INSTRUCTIONS FOR THE TASK: Reproduce the data below exactly. Skip the pictures.

Collected data entries
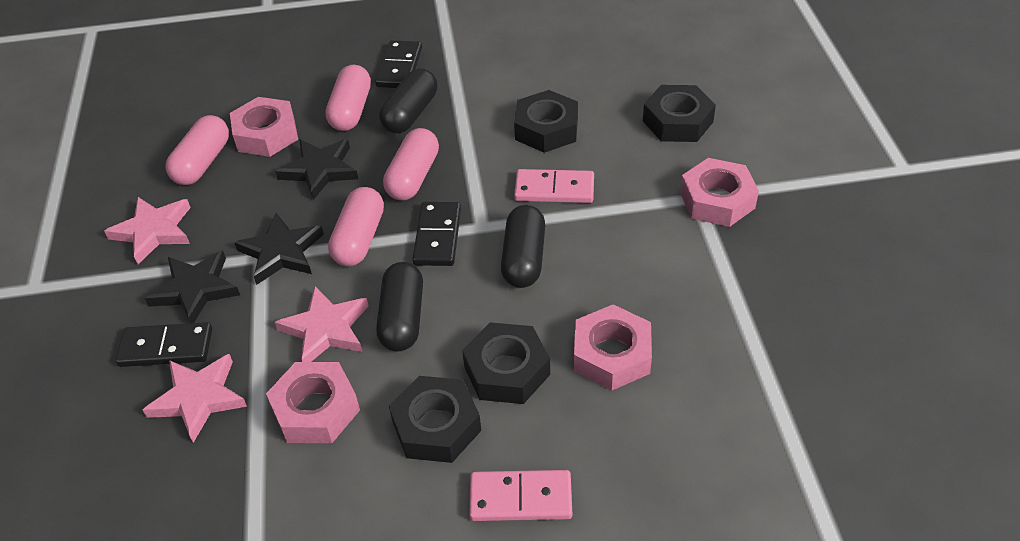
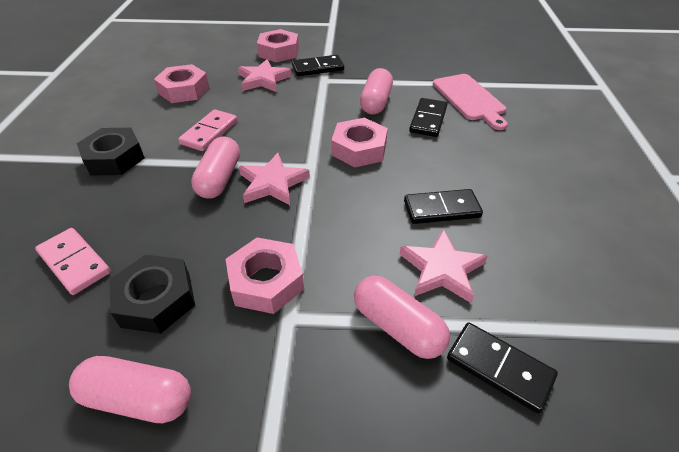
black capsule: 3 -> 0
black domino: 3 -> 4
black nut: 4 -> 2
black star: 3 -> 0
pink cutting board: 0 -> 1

RESULT:
black capsule: 3 -> 0
black domino: 3 -> 4
black nut: 4 -> 2
black star: 3 -> 0
pink cutting board: 0 -> 1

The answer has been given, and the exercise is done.